◆ WHAT TO WORK ON:
Copy out the records in full, word for word, without pictures.

[Before-and-after change records]
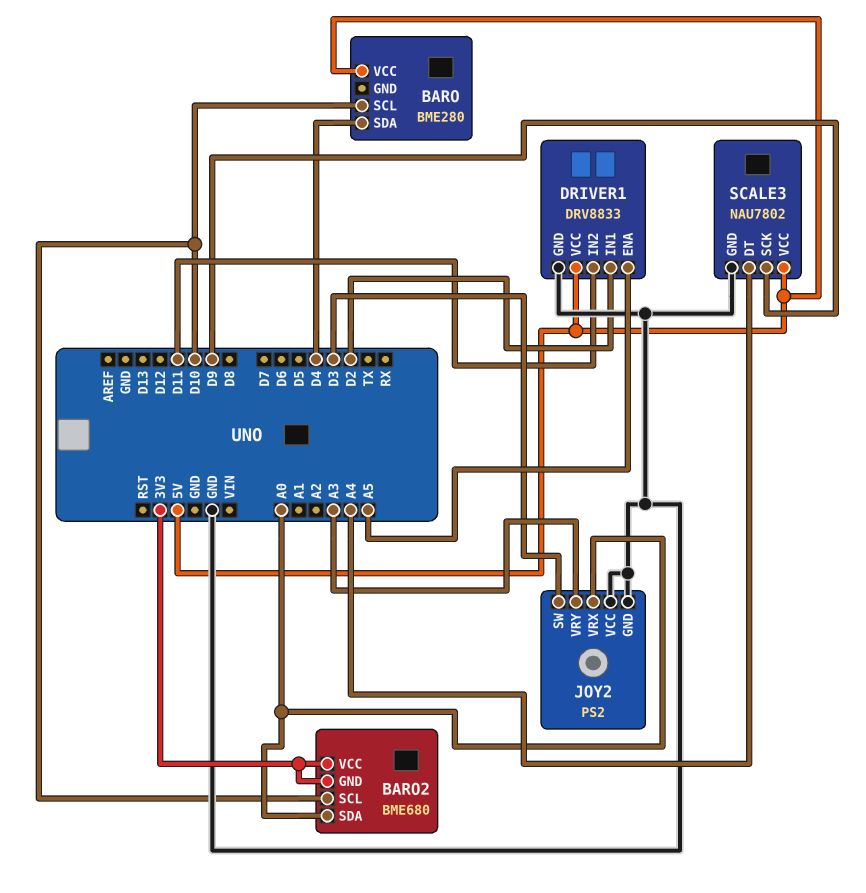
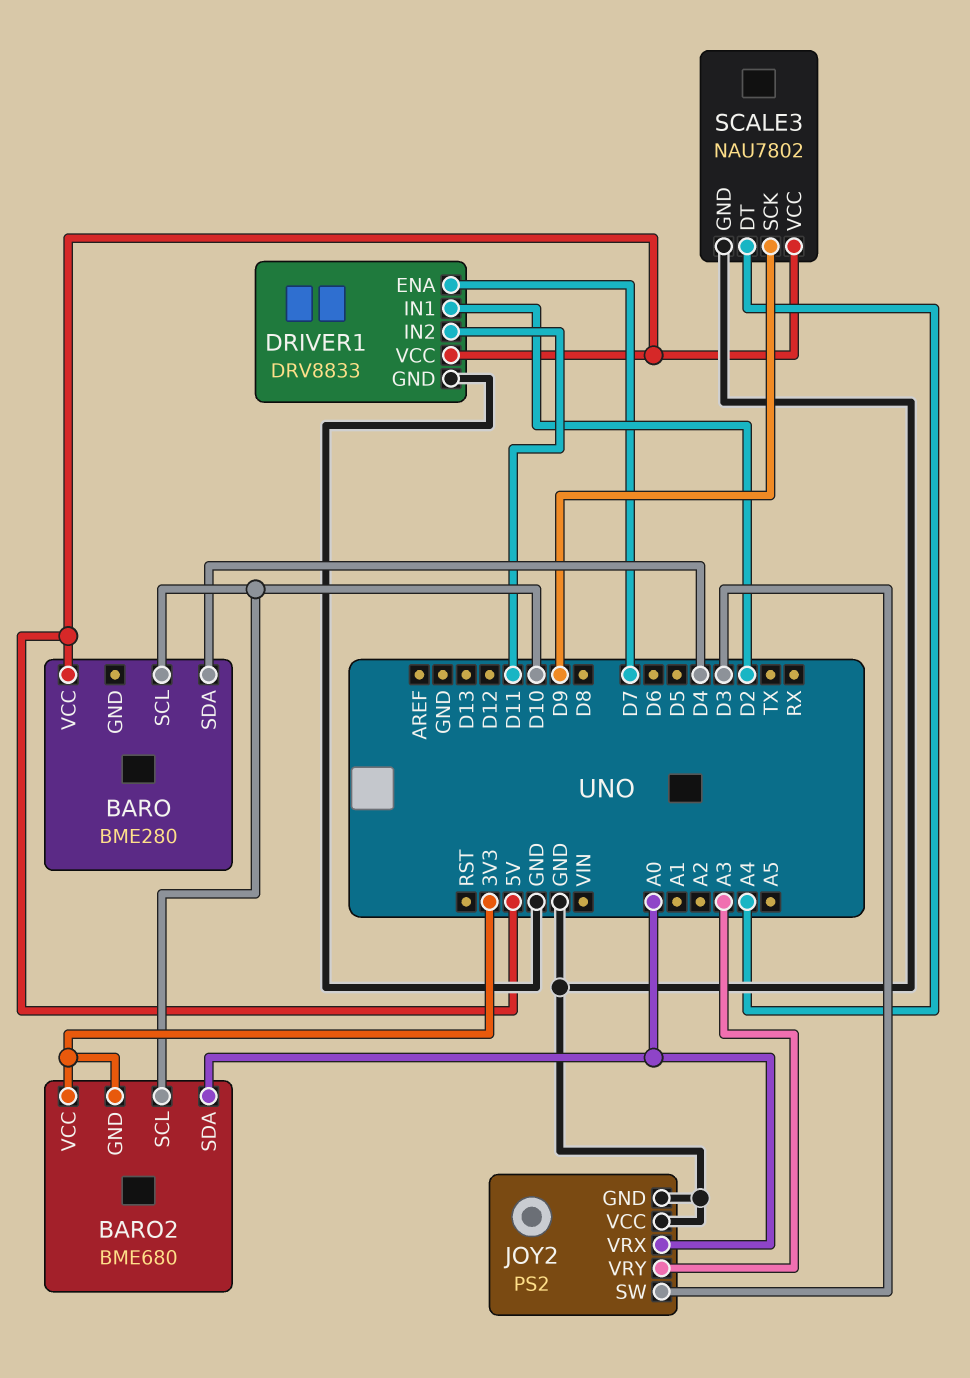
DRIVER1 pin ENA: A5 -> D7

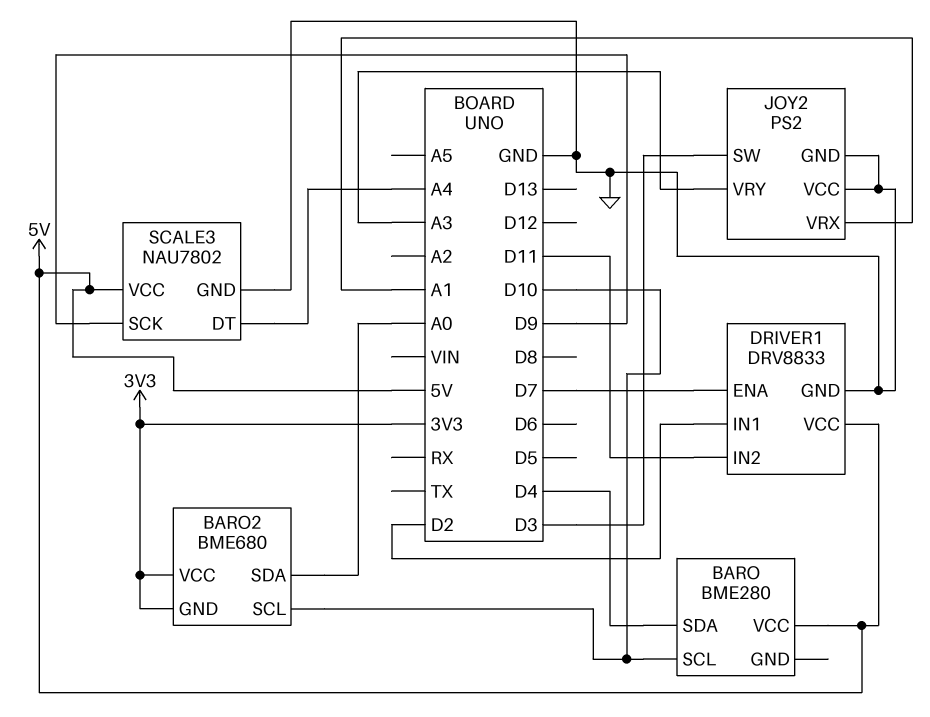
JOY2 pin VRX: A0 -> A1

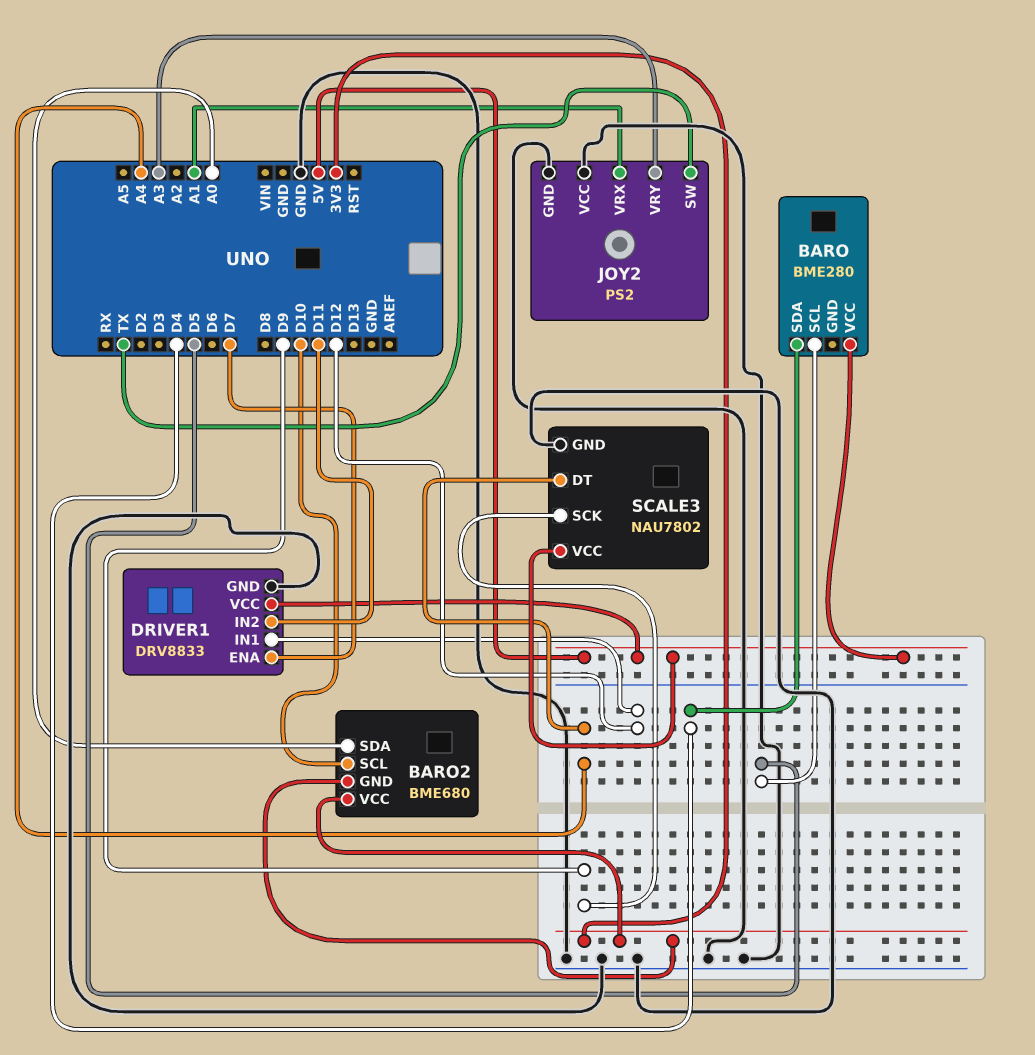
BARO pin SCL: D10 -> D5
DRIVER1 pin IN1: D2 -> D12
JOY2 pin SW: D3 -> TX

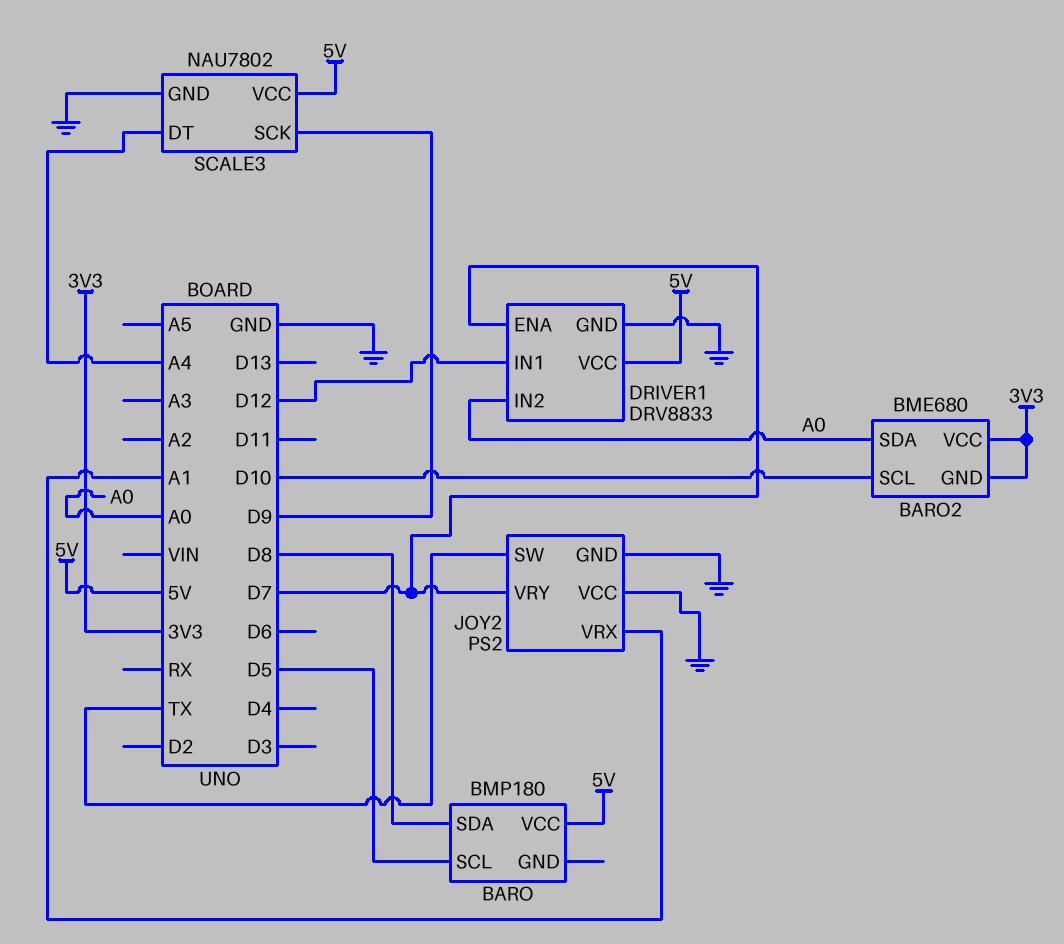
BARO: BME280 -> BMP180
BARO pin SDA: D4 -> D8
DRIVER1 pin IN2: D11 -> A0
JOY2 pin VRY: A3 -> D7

◆ WRITTEN ANSWER:
DRIVER1 pin ENA: A5 -> D7

JOY2 pin VRX: A0 -> A1

BARO pin SCL: D10 -> D5
DRIVER1 pin IN1: D2 -> D12
JOY2 pin SW: D3 -> TX

BARO: BME280 -> BMP180
BARO pin SDA: D4 -> D8
DRIVER1 pin IN2: D11 -> A0
JOY2 pin VRY: A3 -> D7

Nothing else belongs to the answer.